- TASK PROMPT: Scan the entries below and return each line that contains "scrolled".

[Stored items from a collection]

________________________

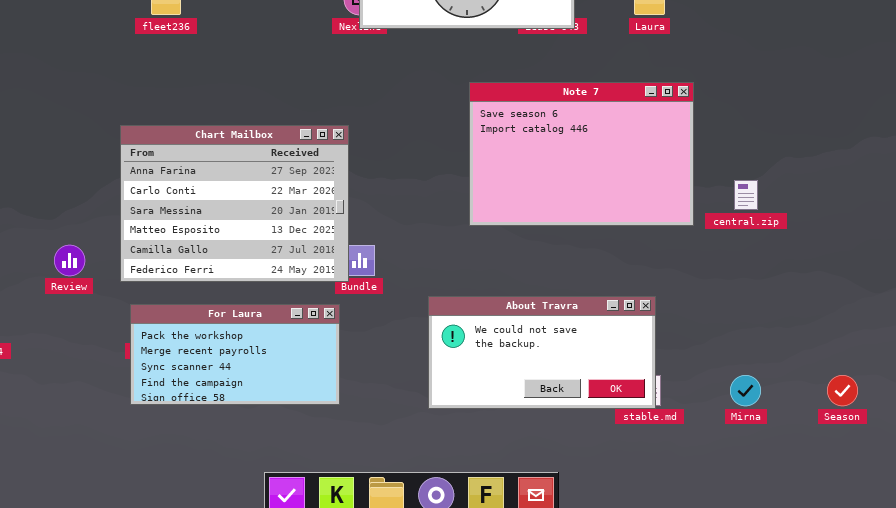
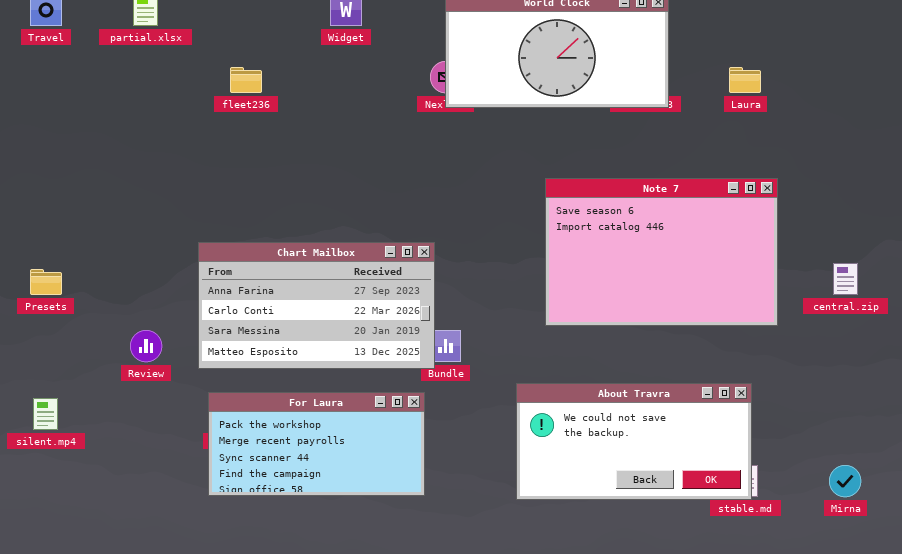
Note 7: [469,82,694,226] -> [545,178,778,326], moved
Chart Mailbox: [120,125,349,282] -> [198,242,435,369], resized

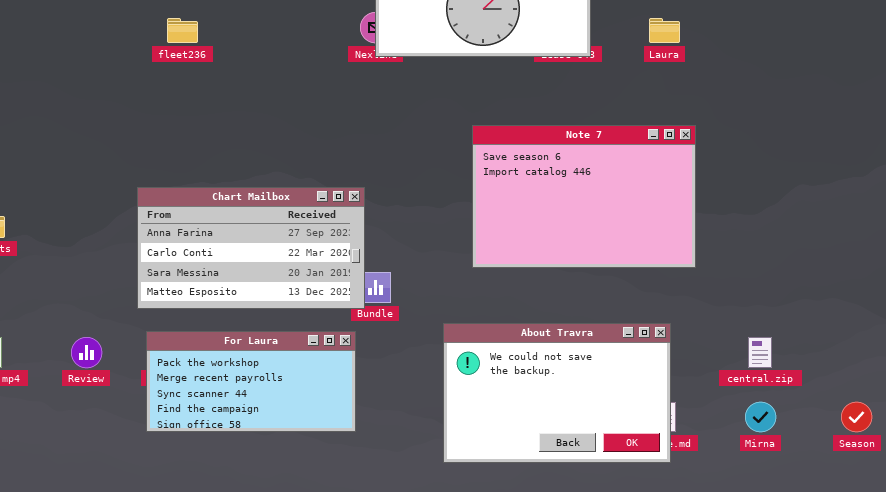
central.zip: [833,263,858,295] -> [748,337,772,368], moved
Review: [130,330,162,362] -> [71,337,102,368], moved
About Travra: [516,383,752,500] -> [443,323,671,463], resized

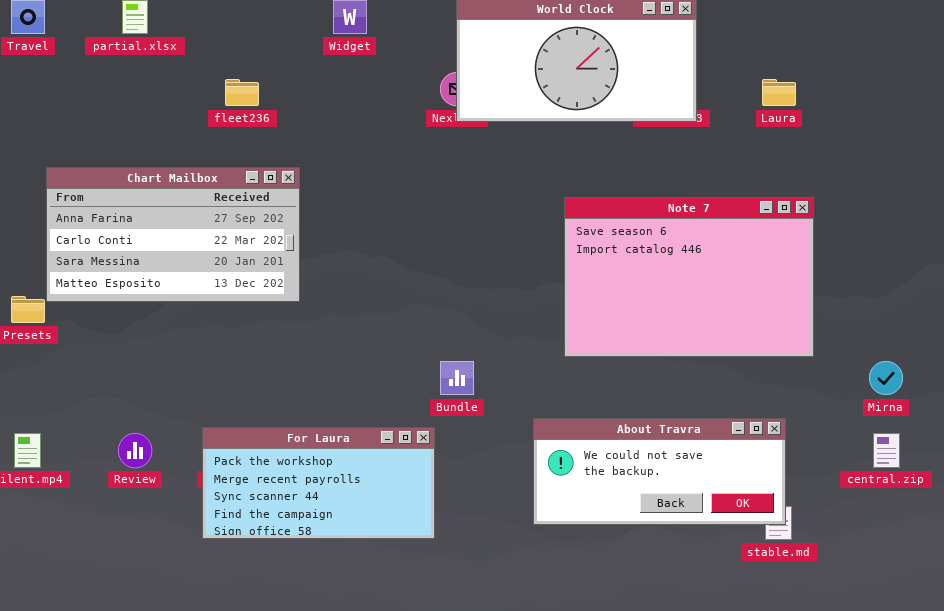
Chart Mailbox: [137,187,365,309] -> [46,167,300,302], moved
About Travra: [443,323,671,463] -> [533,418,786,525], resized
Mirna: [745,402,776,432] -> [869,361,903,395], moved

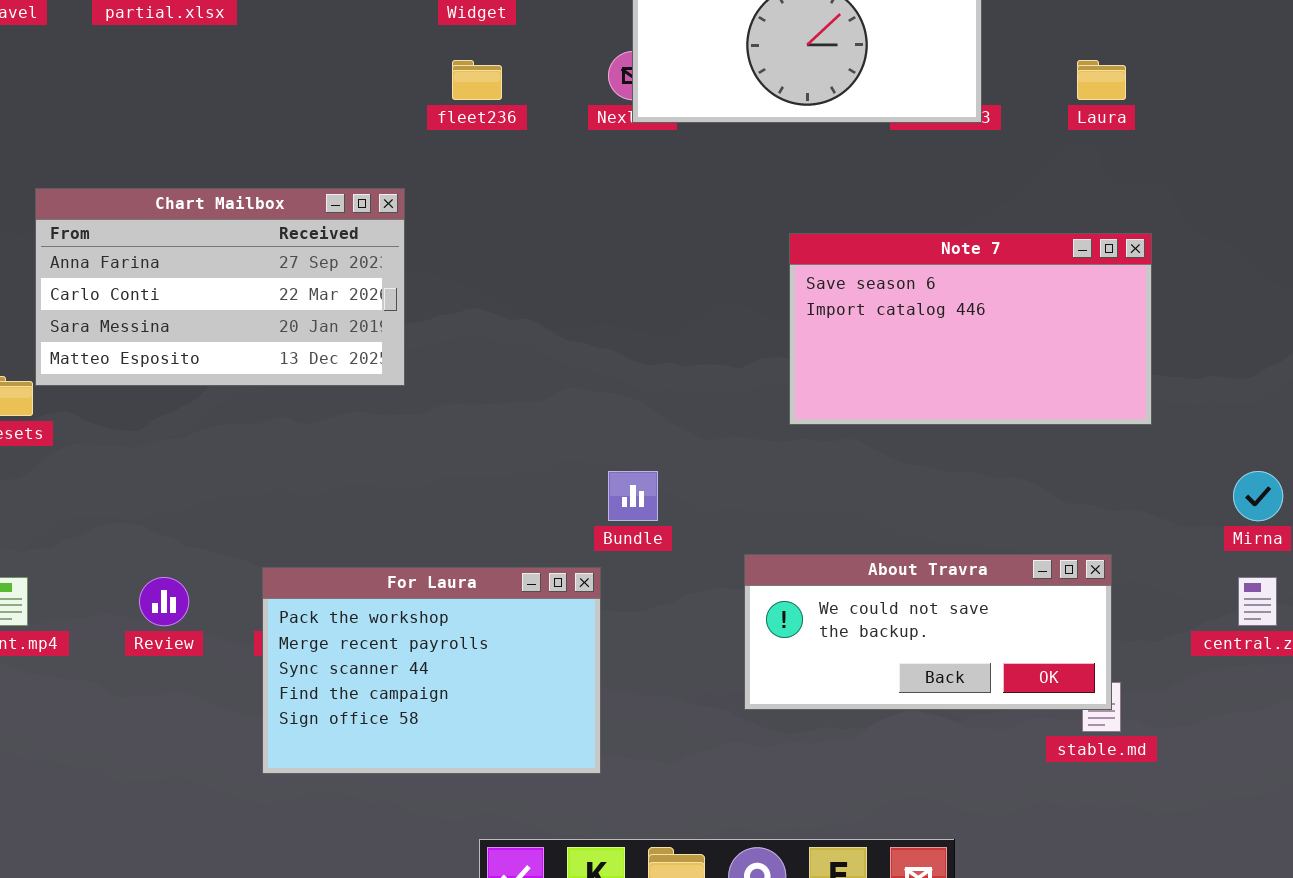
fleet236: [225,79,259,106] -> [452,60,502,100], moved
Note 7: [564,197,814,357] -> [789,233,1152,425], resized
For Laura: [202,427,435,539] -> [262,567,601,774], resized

________________________

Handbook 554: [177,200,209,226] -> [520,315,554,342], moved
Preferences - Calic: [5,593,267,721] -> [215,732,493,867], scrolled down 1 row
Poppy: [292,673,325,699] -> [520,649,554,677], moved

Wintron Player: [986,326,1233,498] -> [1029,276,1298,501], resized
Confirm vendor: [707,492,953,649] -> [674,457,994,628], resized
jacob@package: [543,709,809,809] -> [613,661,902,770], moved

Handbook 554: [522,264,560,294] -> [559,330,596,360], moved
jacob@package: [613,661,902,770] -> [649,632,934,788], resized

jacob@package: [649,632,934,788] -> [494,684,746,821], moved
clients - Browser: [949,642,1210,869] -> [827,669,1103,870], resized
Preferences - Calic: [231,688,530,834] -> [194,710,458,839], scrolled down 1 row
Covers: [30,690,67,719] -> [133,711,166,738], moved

________________________

- ANSWER TO THE PROBLEM:
Preferences - Calic: [5,593,267,721] -> [215,732,493,867], scrolled down 1 row
Preferences - Calic: [231,688,530,834] -> [194,710,458,839], scrolled down 1 row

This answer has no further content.